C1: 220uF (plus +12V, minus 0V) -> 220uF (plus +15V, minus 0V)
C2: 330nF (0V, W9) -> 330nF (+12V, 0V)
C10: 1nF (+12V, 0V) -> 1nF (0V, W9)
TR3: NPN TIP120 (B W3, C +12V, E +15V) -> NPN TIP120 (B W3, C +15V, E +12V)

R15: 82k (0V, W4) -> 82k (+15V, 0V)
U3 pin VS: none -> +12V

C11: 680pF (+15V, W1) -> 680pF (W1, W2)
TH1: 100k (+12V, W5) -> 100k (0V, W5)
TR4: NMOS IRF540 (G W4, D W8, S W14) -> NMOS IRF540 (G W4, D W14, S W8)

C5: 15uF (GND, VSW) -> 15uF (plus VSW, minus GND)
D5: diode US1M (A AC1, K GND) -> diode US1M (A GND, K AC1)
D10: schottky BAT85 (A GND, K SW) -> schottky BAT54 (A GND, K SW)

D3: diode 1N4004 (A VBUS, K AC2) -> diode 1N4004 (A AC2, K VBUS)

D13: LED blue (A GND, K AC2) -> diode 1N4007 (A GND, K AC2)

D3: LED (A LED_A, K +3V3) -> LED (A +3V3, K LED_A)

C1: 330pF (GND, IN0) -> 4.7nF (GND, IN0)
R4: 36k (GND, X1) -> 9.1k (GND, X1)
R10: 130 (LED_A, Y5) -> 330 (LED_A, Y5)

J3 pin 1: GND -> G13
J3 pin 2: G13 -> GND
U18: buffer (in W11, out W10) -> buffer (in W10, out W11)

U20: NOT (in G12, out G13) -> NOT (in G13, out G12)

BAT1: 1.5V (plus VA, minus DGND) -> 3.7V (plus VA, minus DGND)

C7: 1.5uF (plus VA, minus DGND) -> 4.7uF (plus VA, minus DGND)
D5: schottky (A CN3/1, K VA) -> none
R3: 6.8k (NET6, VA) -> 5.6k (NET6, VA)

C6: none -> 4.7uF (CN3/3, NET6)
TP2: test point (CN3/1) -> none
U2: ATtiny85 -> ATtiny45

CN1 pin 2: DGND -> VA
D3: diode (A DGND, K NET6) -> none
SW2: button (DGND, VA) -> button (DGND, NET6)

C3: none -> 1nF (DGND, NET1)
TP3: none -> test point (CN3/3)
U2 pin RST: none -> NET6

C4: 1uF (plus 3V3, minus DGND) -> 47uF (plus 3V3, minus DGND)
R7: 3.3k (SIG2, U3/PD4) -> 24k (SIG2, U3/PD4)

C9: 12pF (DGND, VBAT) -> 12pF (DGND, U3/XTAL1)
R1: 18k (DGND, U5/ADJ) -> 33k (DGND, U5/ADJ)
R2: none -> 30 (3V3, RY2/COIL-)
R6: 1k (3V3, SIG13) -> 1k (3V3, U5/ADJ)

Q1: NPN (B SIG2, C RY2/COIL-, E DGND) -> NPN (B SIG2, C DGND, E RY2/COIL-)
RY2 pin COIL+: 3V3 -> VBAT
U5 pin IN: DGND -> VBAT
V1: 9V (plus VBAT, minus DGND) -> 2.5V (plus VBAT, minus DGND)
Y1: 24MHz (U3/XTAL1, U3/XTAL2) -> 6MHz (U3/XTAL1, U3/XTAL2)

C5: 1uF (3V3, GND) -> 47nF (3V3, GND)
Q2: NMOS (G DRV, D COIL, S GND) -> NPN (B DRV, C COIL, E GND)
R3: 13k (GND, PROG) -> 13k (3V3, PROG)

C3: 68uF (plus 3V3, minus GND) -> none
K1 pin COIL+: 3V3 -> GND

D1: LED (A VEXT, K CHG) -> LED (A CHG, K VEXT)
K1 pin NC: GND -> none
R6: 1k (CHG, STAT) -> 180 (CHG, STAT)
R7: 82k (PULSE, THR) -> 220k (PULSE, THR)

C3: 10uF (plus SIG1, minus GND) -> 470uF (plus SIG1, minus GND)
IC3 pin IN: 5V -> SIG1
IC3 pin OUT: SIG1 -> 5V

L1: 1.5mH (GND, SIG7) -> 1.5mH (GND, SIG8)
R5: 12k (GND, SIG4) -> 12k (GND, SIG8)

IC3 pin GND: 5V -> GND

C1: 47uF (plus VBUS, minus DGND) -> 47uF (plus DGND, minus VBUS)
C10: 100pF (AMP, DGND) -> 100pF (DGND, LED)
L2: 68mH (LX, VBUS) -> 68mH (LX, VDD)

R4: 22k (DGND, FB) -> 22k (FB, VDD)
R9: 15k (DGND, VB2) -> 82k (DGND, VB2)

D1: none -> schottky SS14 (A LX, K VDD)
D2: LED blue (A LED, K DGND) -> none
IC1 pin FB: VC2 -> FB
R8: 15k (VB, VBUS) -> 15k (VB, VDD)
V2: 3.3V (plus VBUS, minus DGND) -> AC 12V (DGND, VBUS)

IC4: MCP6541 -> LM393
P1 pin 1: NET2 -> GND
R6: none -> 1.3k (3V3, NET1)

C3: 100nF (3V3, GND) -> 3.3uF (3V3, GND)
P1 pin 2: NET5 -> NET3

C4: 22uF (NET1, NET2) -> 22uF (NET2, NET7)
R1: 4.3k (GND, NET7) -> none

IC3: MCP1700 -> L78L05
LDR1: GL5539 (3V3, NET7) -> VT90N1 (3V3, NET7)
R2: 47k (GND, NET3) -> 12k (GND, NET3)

###

> _Exercise_
An exact copy of every record is required.

> _Solution_
C1: 220uF (plus +12V, minus 0V) -> 220uF (plus +15V, minus 0V)
C2: 330nF (0V, W9) -> 330nF (+12V, 0V)
C10: 1nF (+12V, 0V) -> 1nF (0V, W9)
TR3: NPN TIP120 (B W3, C +12V, E +15V) -> NPN TIP120 (B W3, C +15V, E +12V)

R15: 82k (0V, W4) -> 82k (+15V, 0V)
U3 pin VS: none -> +12V

C11: 680pF (+15V, W1) -> 680pF (W1, W2)
TH1: 100k (+12V, W5) -> 100k (0V, W5)
TR4: NMOS IRF540 (G W4, D W8, S W14) -> NMOS IRF540 (G W4, D W14, S W8)

C5: 15uF (GND, VSW) -> 15uF (plus VSW, minus GND)
D5: diode US1M (A AC1, K GND) -> diode US1M (A GND, K AC1)
D10: schottky BAT85 (A GND, K SW) -> schottky BAT54 (A GND, K SW)

D3: diode 1N4004 (A VBUS, K AC2) -> diode 1N4004 (A AC2, K VBUS)

D13: LED blue (A GND, K AC2) -> diode 1N4007 (A GND, K AC2)

D3: LED (A LED_A, K +3V3) -> LED (A +3V3, K LED_A)

C1: 330pF (GND, IN0) -> 4.7nF (GND, IN0)
R4: 36k (GND, X1) -> 9.1k (GND, X1)
R10: 130 (LED_A, Y5) -> 330 (LED_A, Y5)

J3 pin 1: GND -> G13
J3 pin 2: G13 -> GND
U18: buffer (in W11, out W10) -> buffer (in W10, out W11)

U20: NOT (in G12, out G13) -> NOT (in G13, out G12)

BAT1: 1.5V (plus VA, minus DGND) -> 3.7V (plus VA, minus DGND)

C7: 1.5uF (plus VA, minus DGND) -> 4.7uF (plus VA, minus DGND)
D5: schottky (A CN3/1, K VA) -> none
R3: 6.8k (NET6, VA) -> 5.6k (NET6, VA)

C6: none -> 4.7uF (CN3/3, NET6)
TP2: test point (CN3/1) -> none
U2: ATtiny85 -> ATtiny45

CN1 pin 2: DGND -> VA
D3: diode (A DGND, K NET6) -> none
SW2: button (DGND, VA) -> button (DGND, NET6)

C3: none -> 1nF (DGND, NET1)
TP3: none -> test point (CN3/3)
U2 pin RST: none -> NET6

C4: 1uF (plus 3V3, minus DGND) -> 47uF (plus 3V3, minus DGND)
R7: 3.3k (SIG2, U3/PD4) -> 24k (SIG2, U3/PD4)

C9: 12pF (DGND, VBAT) -> 12pF (DGND, U3/XTAL1)
R1: 18k (DGND, U5/ADJ) -> 33k (DGND, U5/ADJ)
R2: none -> 30 (3V3, RY2/COIL-)
R6: 1k (3V3, SIG13) -> 1k (3V3, U5/ADJ)

Q1: NPN (B SIG2, C RY2/COIL-, E DGND) -> NPN (B SIG2, C DGND, E RY2/COIL-)
RY2 pin COIL+: 3V3 -> VBAT
U5 pin IN: DGND -> VBAT
V1: 9V (plus VBAT, minus DGND) -> 2.5V (plus VBAT, minus DGND)
Y1: 24MHz (U3/XTAL1, U3/XTAL2) -> 6MHz (U3/XTAL1, U3/XTAL2)

C5: 1uF (3V3, GND) -> 47nF (3V3, GND)
Q2: NMOS (G DRV, D COIL, S GND) -> NPN (B DRV, C COIL, E GND)
R3: 13k (GND, PROG) -> 13k (3V3, PROG)

C3: 68uF (plus 3V3, minus GND) -> none
K1 pin COIL+: 3V3 -> GND

D1: LED (A VEXT, K CHG) -> LED (A CHG, K VEXT)
K1 pin NC: GND -> none
R6: 1k (CHG, STAT) -> 180 (CHG, STAT)
R7: 82k (PULSE, THR) -> 220k (PULSE, THR)

C3: 10uF (plus SIG1, minus GND) -> 470uF (plus SIG1, minus GND)
IC3 pin IN: 5V -> SIG1
IC3 pin OUT: SIG1 -> 5V

L1: 1.5mH (GND, SIG7) -> 1.5mH (GND, SIG8)
R5: 12k (GND, SIG4) -> 12k (GND, SIG8)

IC3 pin GND: 5V -> GND

C1: 47uF (plus VBUS, minus DGND) -> 47uF (plus DGND, minus VBUS)
C10: 100pF (AMP, DGND) -> 100pF (DGND, LED)
L2: 68mH (LX, VBUS) -> 68mH (LX, VDD)

R4: 22k (DGND, FB) -> 22k (FB, VDD)
R9: 15k (DGND, VB2) -> 82k (DGND, VB2)

D1: none -> schottky SS14 (A LX, K VDD)
D2: LED blue (A LED, K DGND) -> none
IC1 pin FB: VC2 -> FB
R8: 15k (VB, VBUS) -> 15k (VB, VDD)
V2: 3.3V (plus VBUS, minus DGND) -> AC 12V (DGND, VBUS)

IC4: MCP6541 -> LM393
P1 pin 1: NET2 -> GND
R6: none -> 1.3k (3V3, NET1)

C3: 100nF (3V3, GND) -> 3.3uF (3V3, GND)
P1 pin 2: NET5 -> NET3

C4: 22uF (NET1, NET2) -> 22uF (NET2, NET7)
R1: 4.3k (GND, NET7) -> none

IC3: MCP1700 -> L78L05
LDR1: GL5539 (3V3, NET7) -> VT90N1 (3V3, NET7)
R2: 47k (GND, NET3) -> 12k (GND, NET3)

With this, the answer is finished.